INPUT DATA: Begin
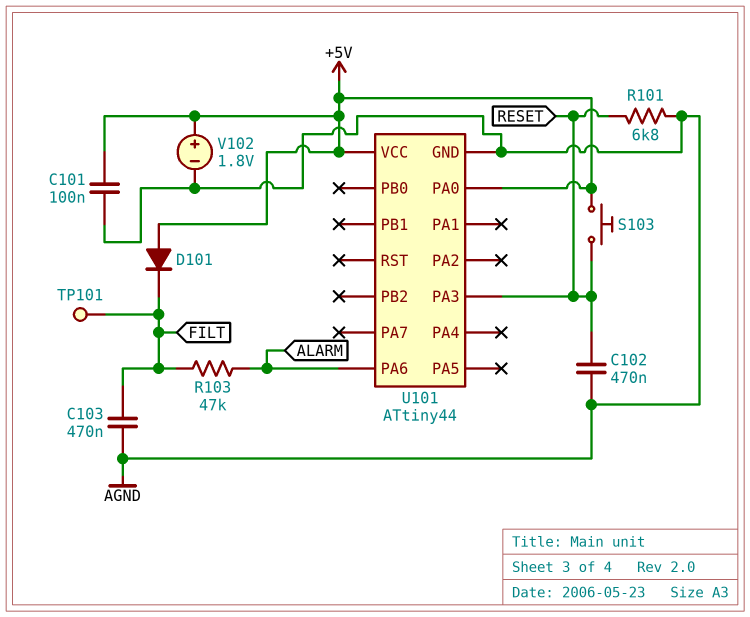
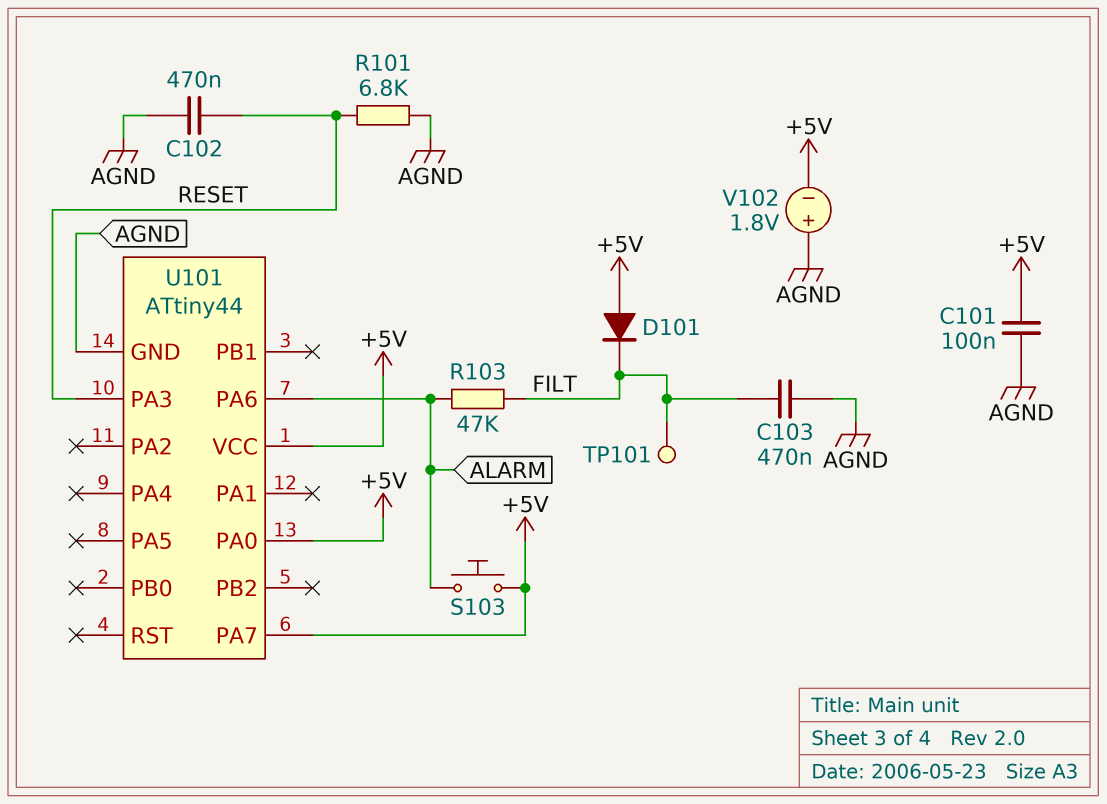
S103: button (+5V, RESET) -> button (+5V, ALARM)
U101 pin PA7: none -> +5V
V102: 1.8V (plus +5V, minus AGND) -> 1.8V (plus AGND, minus +5V)

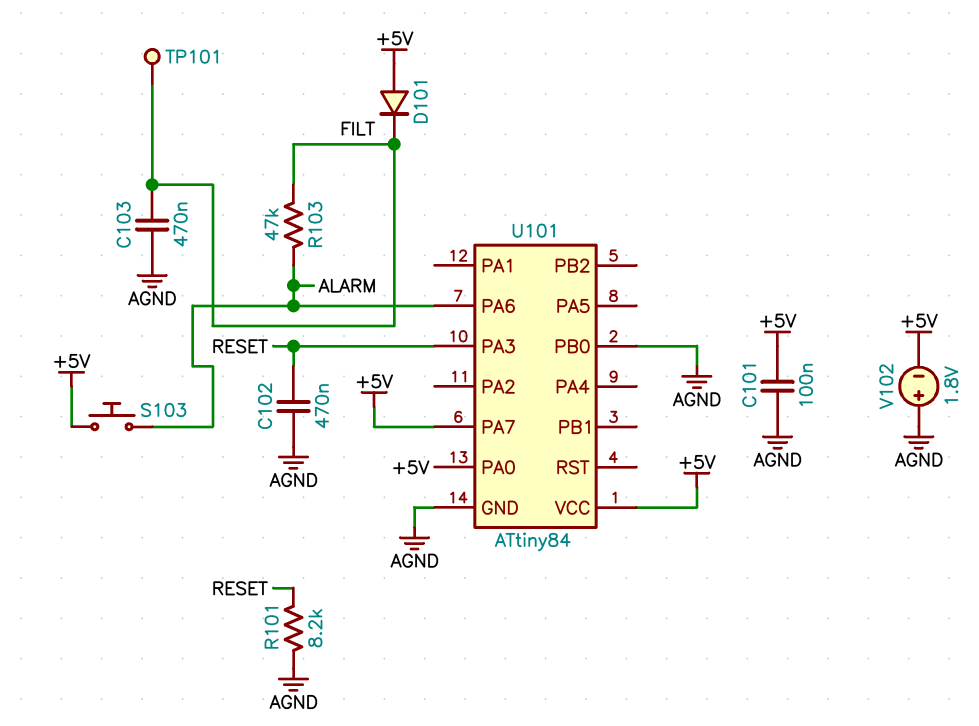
R101: 6.8k (AGND, RESET) -> 8.2k (AGND, RESET)
U101: ATtiny44 -> ATtiny84
U101 pin PB0: none -> AGND

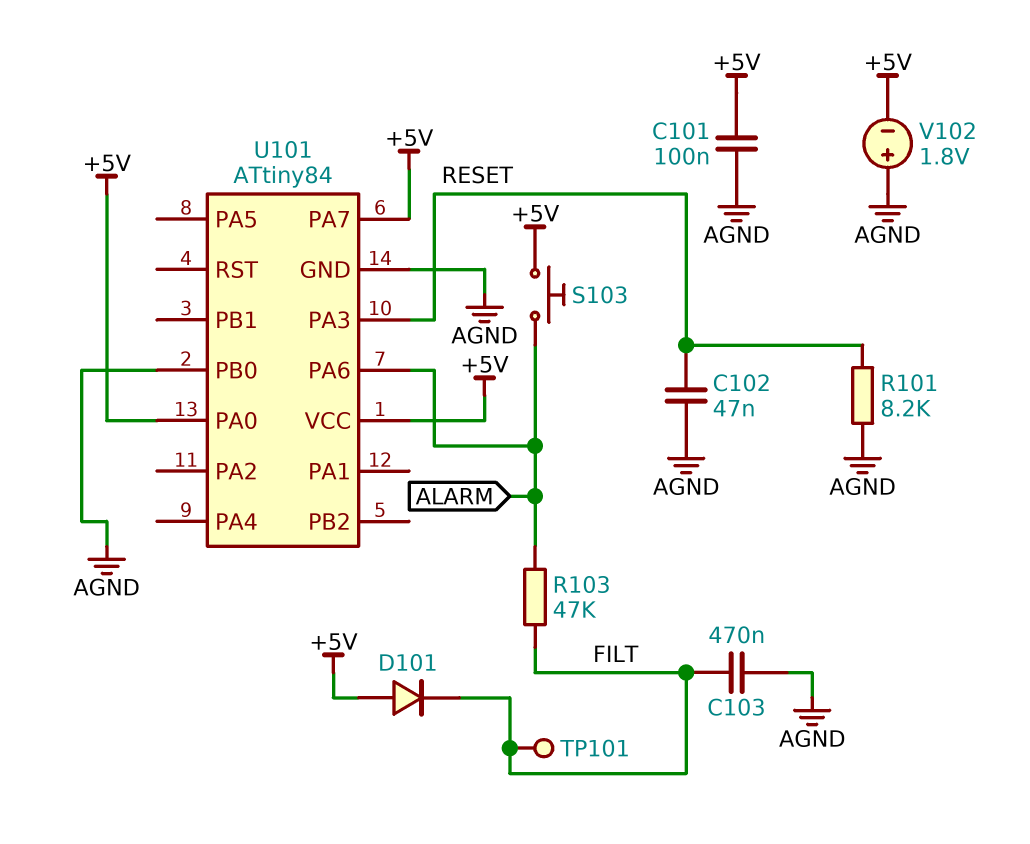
C102: 470nF (AGND, RESET) -> 47nF (AGND, RESET)

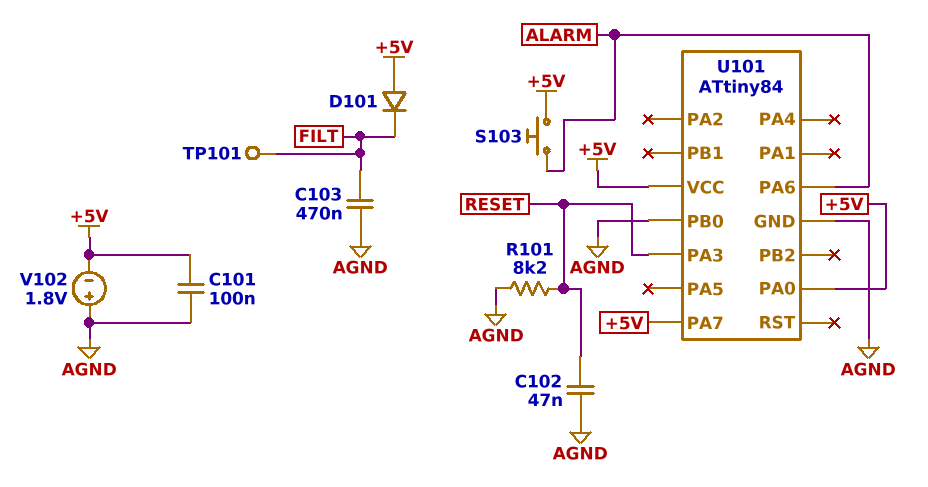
R103: 47k (ALARM, FILT) -> none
INPUT DATA: End
EXERCISE DESCRIPTION: Excluding the pictures, restate word for word the lines from the one that holds "U101: ATtiny44 -> ATtiny84" through the last line of the entries, both ends included.

EXERCISE RESPONSE:
U101: ATtiny44 -> ATtiny84
U101 pin PB0: none -> AGND

C102: 470nF (AGND, RESET) -> 47nF (AGND, RESET)

R103: 47k (ALARM, FILT) -> none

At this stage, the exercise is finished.